TASK ITEM - Write out, as an exact transcription, the line that has "(476, 229) = (511, 252): none" and each line after it through the end of the data below.

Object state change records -

################

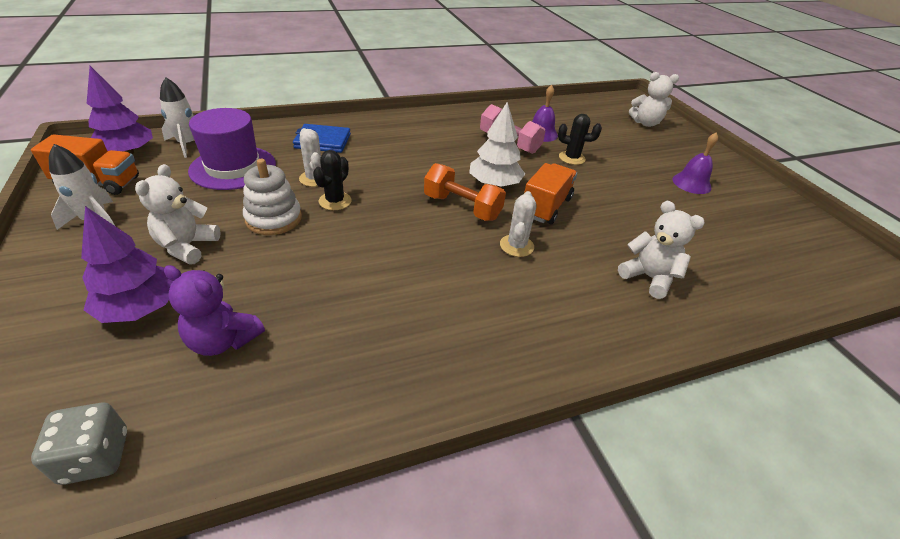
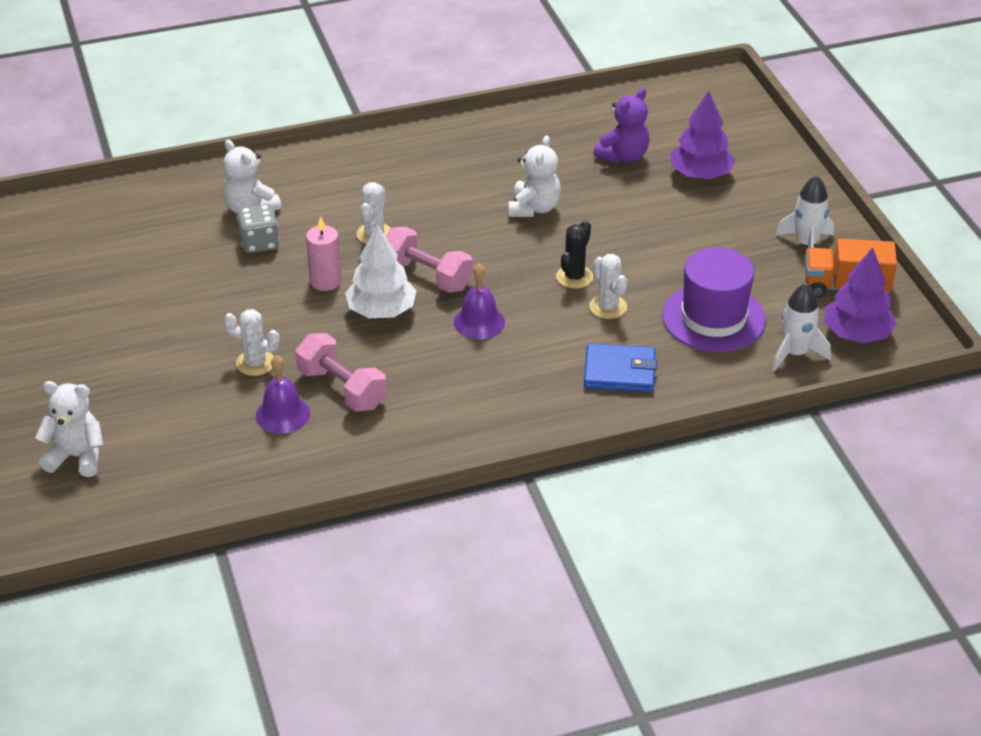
camera: 175 degrees left, 0 degrees up
(95, 457) = (664, 103): grey dice -> grey dice (259, 243)
(187, 246) = (699, 222): white teddy bear -> white teddy bear (534, 208)
(223, 340) = (623, 156): purple teddy bear -> purple teddy bear turned 105 degrees clockwise
(274, 219) = (632, 253): white stacking toy -> none
(462, 207) = (427, 276): orange dumbbell -> pink dumbbell
(546, 207) = (325, 281): orange truck -> pink candle
(572, 158) = (255, 363): black cactus -> white cactus
(691, 183) = (104, 327): purple bell -> purple bell (479, 322)

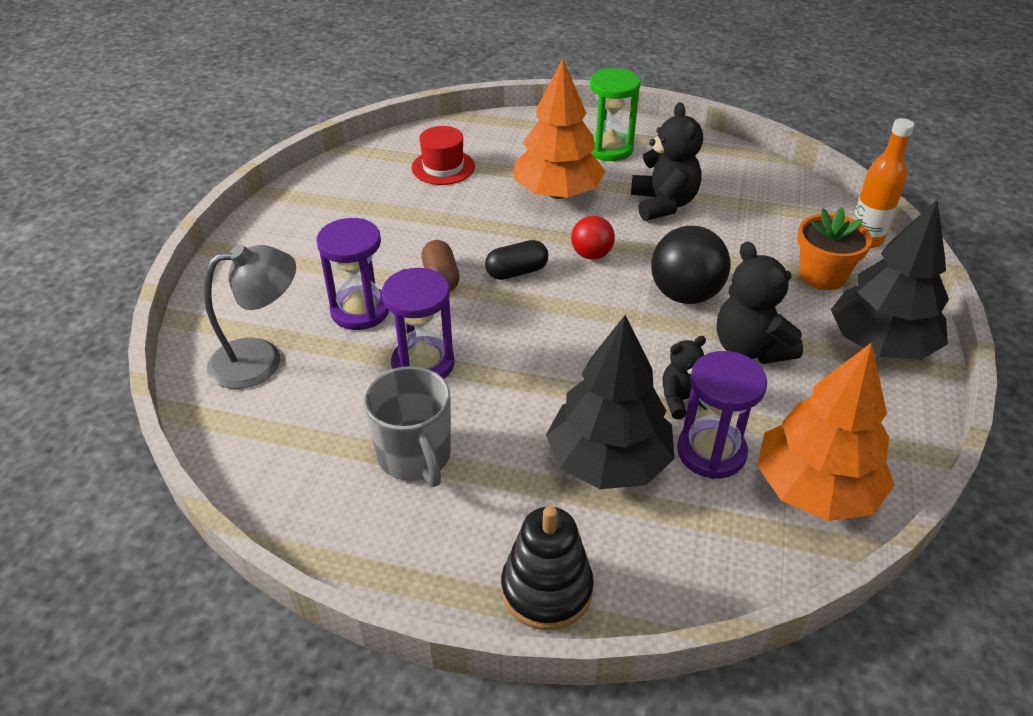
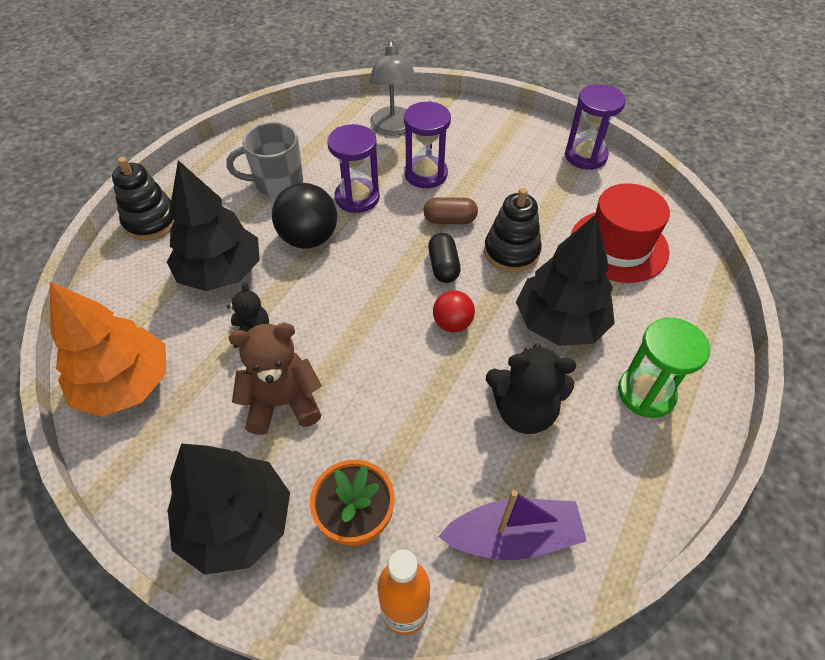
camera: 105 degrees right, 10 degrees up
(443, 167) = (618, 246): red hat -> red hat, size x1.56
(476, 229) = (511, 252): none -> black stacking toy
(557, 193) = (560, 322): orange tree -> black tree
(685, 294) = (372, 378): black ball -> black ball (309, 238)
(711, 452) = (195, 332): purple hourglass -> purple hourglass (585, 156)
(750, 348) = (283, 402): black teddy bear -> brown teddy bear
(773, 199) = (513, 536): none -> purple boat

################

ANSWER FOR THIS EXERCISE -
(476, 229) = (511, 252): none -> black stacking toy
(557, 193) = (560, 322): orange tree -> black tree
(685, 294) = (372, 378): black ball -> black ball (309, 238)
(711, 452) = (195, 332): purple hourglass -> purple hourglass (585, 156)
(750, 348) = (283, 402): black teddy bear -> brown teddy bear
(773, 199) = (513, 536): none -> purple boat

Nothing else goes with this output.